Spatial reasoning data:
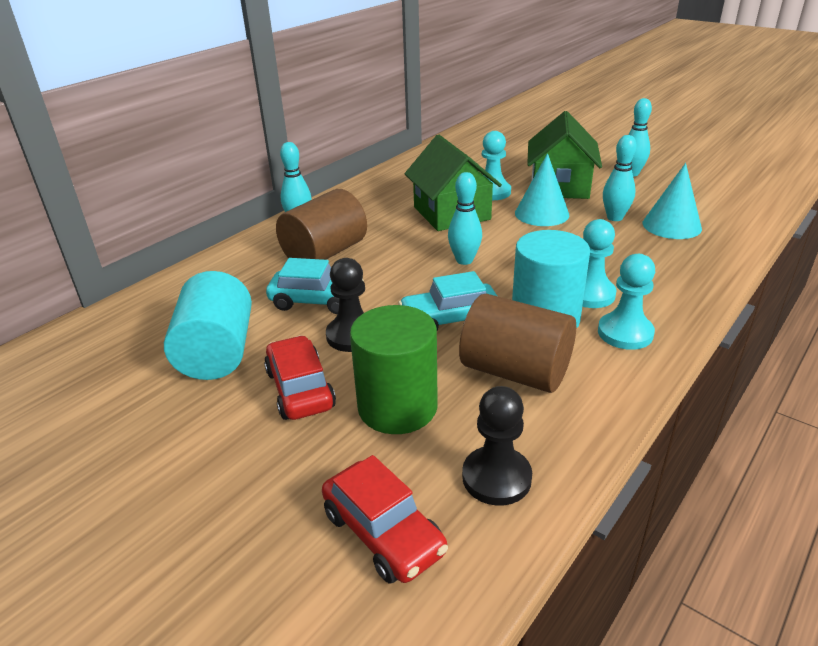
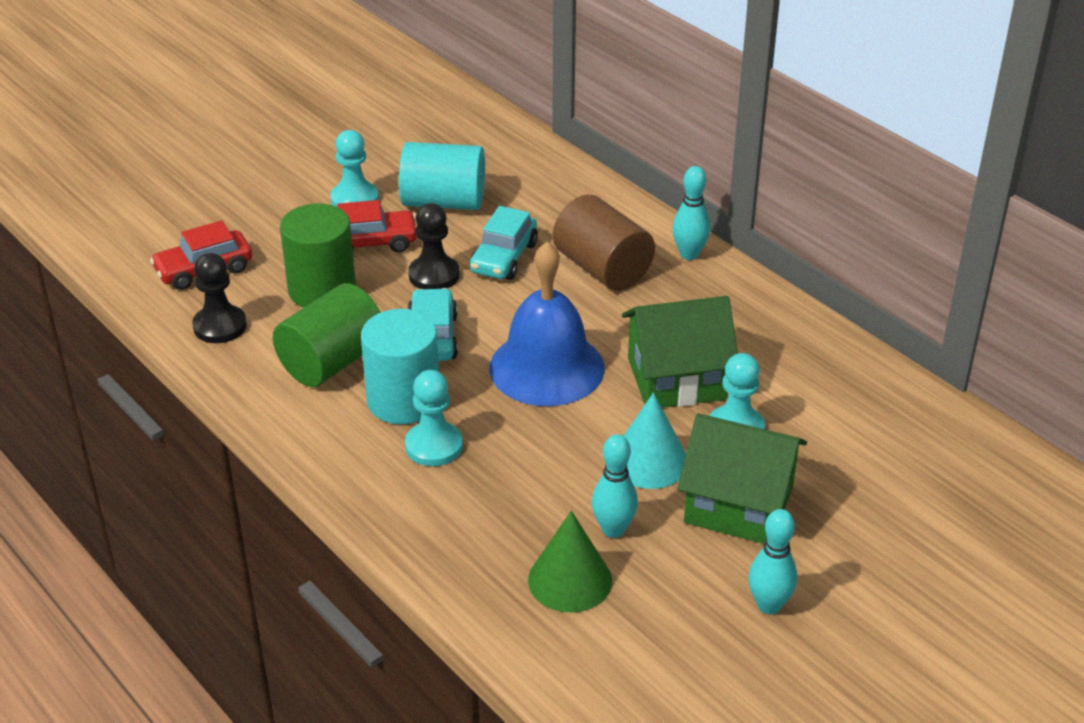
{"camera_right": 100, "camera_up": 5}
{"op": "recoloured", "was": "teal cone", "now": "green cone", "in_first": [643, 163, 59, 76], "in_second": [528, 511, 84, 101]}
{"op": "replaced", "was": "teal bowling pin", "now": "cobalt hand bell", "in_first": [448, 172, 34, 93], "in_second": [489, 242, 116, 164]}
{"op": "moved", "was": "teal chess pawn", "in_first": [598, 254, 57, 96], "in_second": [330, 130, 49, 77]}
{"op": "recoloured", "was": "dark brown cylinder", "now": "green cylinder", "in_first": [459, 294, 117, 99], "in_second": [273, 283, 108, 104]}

▶ _ASSIGNED TASK_: A faithful copy of all the lines above is needed, with the pictures omitted.

▶ _PROBLEM SOLUTION_:
{"camera_right": 100, "camera_up": 5}
{"op": "recoloured", "was": "teal cone", "now": "green cone", "in_first": [643, 163, 59, 76], "in_second": [528, 511, 84, 101]}
{"op": "replaced", "was": "teal bowling pin", "now": "cobalt hand bell", "in_first": [448, 172, 34, 93], "in_second": [489, 242, 116, 164]}
{"op": "moved", "was": "teal chess pawn", "in_first": [598, 254, 57, 96], "in_second": [330, 130, 49, 77]}
{"op": "recoloured", "was": "dark brown cylinder", "now": "green cylinder", "in_first": [459, 294, 117, 99], "in_second": [273, 283, 108, 104]}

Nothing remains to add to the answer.